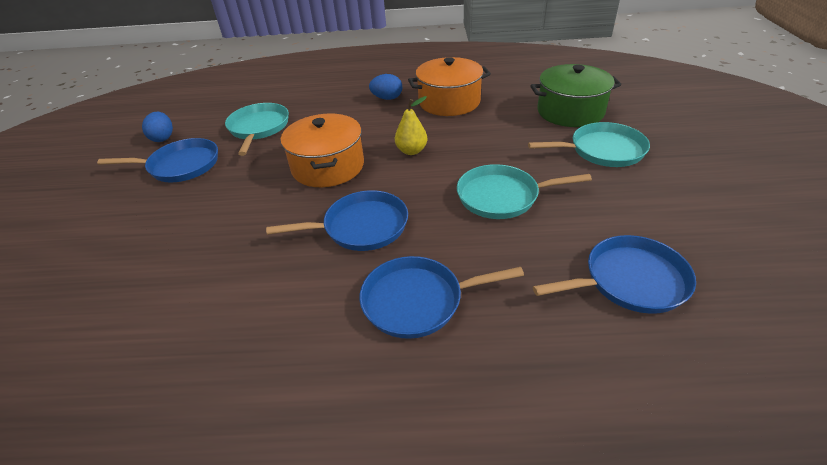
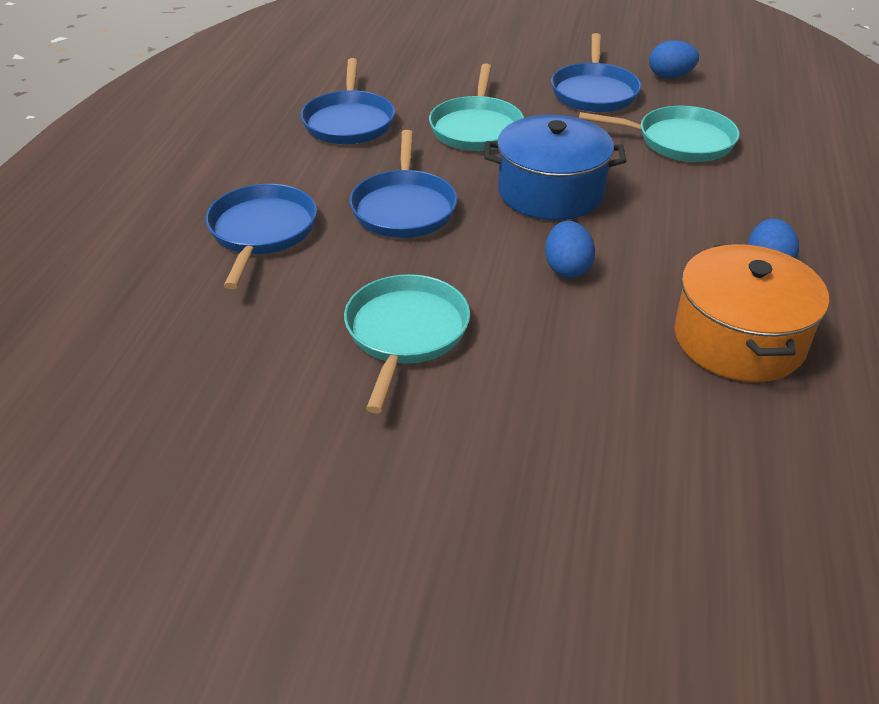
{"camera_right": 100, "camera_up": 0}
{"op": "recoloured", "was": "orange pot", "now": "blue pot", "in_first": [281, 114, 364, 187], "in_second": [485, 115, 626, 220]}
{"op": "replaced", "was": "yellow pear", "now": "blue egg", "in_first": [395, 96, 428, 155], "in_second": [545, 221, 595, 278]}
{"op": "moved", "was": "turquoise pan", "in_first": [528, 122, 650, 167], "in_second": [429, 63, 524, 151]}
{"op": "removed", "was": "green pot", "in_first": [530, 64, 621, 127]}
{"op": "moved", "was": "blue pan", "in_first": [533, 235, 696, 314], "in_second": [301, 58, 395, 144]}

**EXERCISE DIRECTIONS**
Transcribe the records word for word and include no pictures.

**REPLY**
{"camera_right": 100, "camera_up": 0}
{"op": "recoloured", "was": "orange pot", "now": "blue pot", "in_first": [281, 114, 364, 187], "in_second": [485, 115, 626, 220]}
{"op": "replaced", "was": "yellow pear", "now": "blue egg", "in_first": [395, 96, 428, 155], "in_second": [545, 221, 595, 278]}
{"op": "moved", "was": "turquoise pan", "in_first": [528, 122, 650, 167], "in_second": [429, 63, 524, 151]}
{"op": "removed", "was": "green pot", "in_first": [530, 64, 621, 127]}
{"op": "moved", "was": "blue pan", "in_first": [533, 235, 696, 314], "in_second": [301, 58, 395, 144]}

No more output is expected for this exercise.